§ TASK GOAL:
Line count for "none": give the number of lines in the records below that hold it, and nothing else.

§ EXTRACTED DATA:
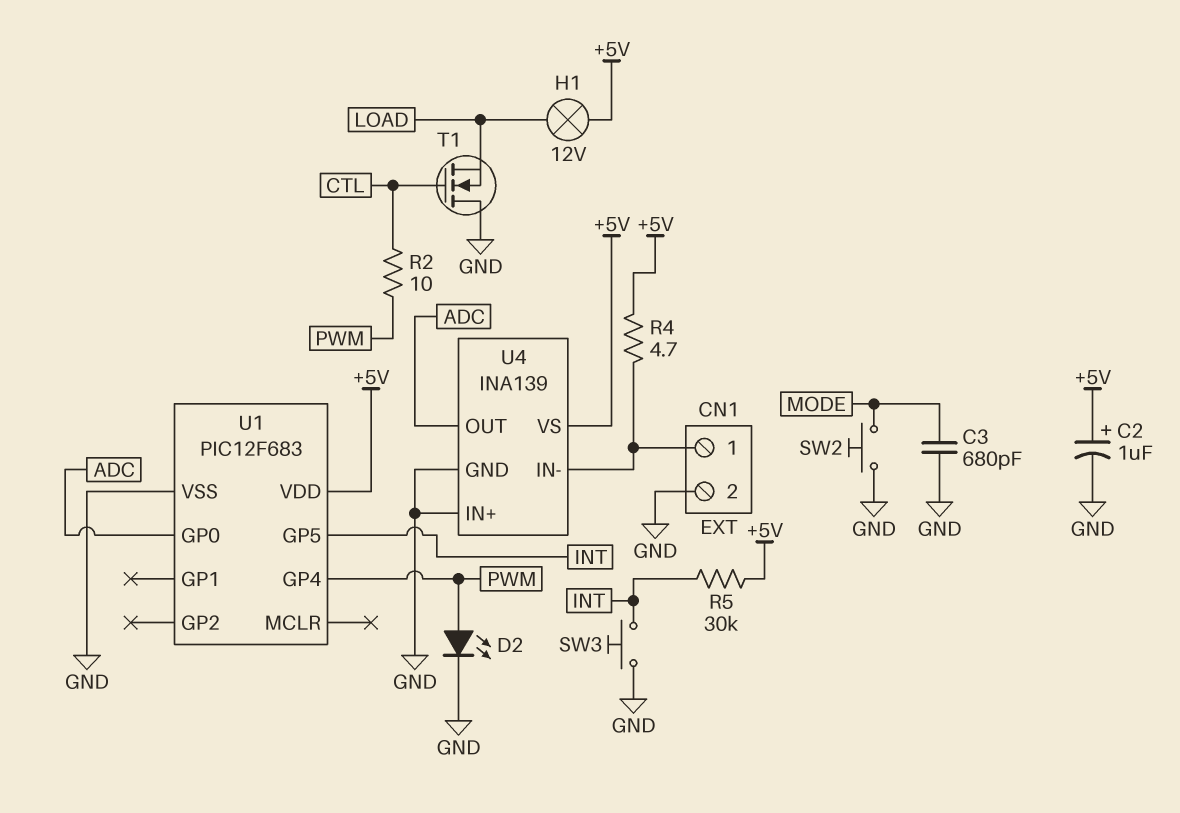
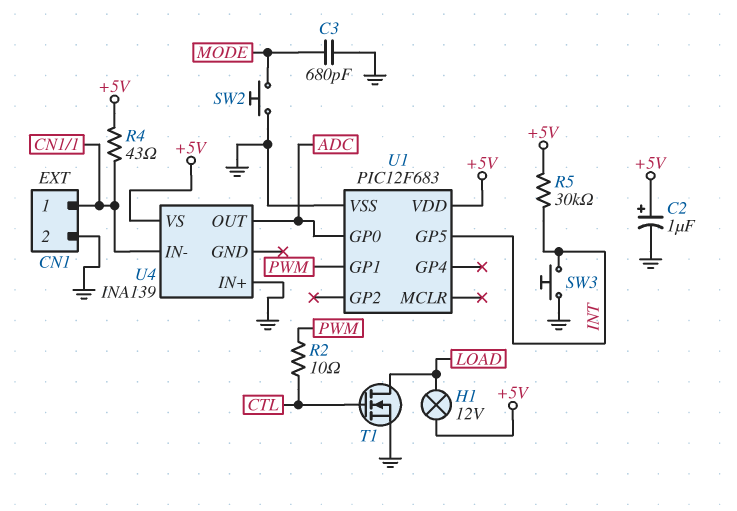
D2: LED (A PWM, K GND) -> none
R4: 4.7 (+5V, CN1/1) -> 43 (+5V, CN1/1)
T1: NMOS (G CTL, D GND, S LOAD) -> NMOS (G CTL, D LOAD, S GND)
U1 pin GP1: none -> PWM
U1 pin GP4: PWM -> none
U4 pin GND: GND -> none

§ OUTPUT BELOW:
4